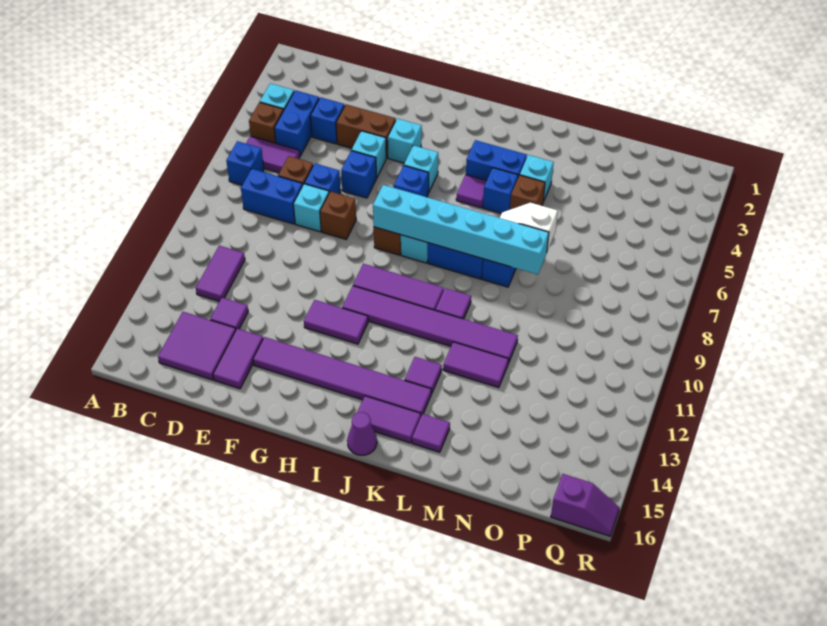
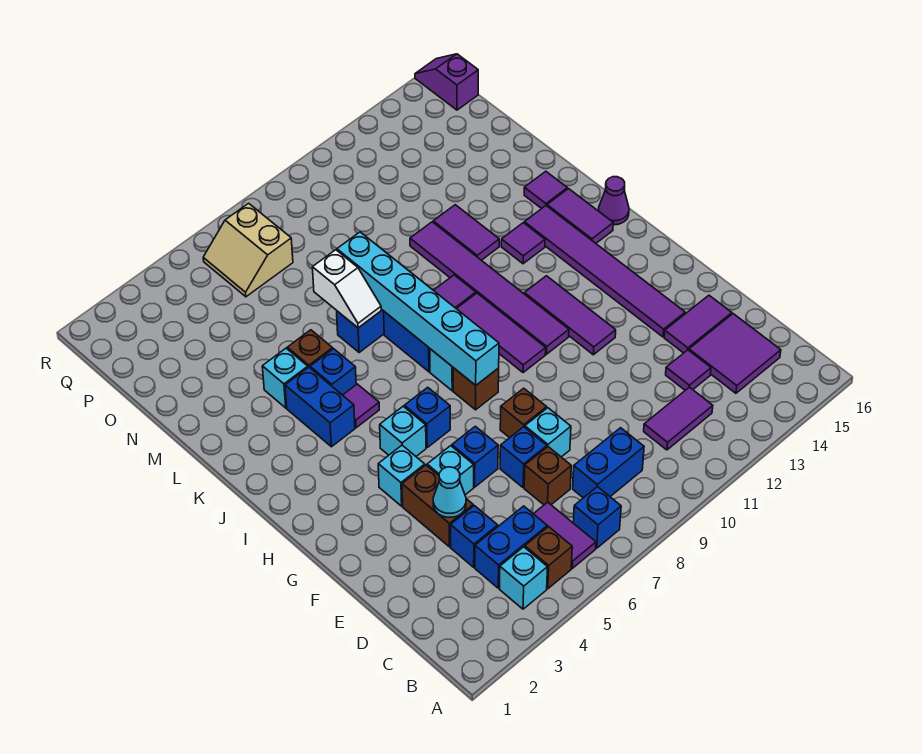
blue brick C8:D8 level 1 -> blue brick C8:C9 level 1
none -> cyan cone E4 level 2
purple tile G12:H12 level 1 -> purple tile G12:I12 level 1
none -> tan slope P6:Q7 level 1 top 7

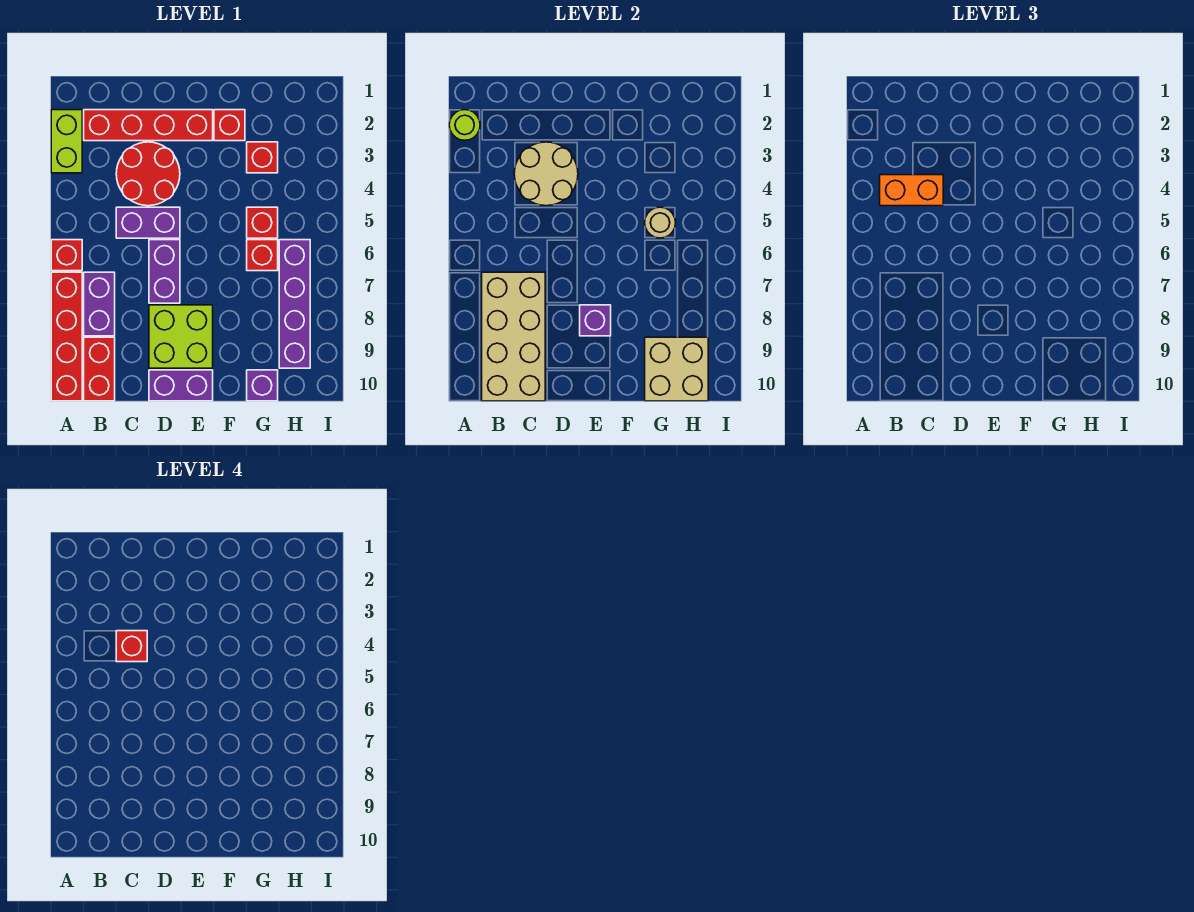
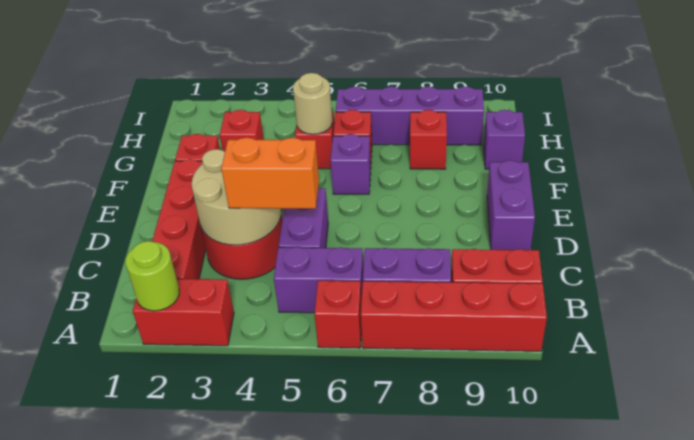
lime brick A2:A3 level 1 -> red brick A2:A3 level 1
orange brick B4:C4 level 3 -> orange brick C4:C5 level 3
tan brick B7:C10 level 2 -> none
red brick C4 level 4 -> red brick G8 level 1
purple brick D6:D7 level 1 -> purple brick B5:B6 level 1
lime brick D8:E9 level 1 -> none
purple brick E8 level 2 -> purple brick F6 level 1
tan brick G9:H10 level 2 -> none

══════

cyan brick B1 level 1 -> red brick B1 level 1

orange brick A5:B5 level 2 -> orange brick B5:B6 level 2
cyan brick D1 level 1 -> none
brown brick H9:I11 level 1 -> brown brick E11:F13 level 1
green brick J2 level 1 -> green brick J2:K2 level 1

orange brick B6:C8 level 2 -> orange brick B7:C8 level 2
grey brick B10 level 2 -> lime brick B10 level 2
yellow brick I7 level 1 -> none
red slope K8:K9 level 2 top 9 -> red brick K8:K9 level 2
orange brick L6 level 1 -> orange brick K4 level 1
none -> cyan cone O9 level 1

══════

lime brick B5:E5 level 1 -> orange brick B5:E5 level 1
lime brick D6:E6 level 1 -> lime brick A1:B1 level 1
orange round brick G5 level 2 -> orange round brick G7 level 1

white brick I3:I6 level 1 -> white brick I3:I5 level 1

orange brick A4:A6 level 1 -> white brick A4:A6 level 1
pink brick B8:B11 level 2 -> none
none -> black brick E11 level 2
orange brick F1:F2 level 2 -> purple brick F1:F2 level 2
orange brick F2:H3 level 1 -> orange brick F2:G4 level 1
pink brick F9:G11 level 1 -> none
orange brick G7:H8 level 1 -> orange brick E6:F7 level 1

══════

▶ **Task to carry out**: Where the word "cyan" shows up in a line of the listing, return that line.

▶ **Written response**:
none -> cyan cone E4 level 2
cyan brick B1 level 1 -> red brick B1 level 1
cyan brick D1 level 1 -> none
none -> cyan cone O9 level 1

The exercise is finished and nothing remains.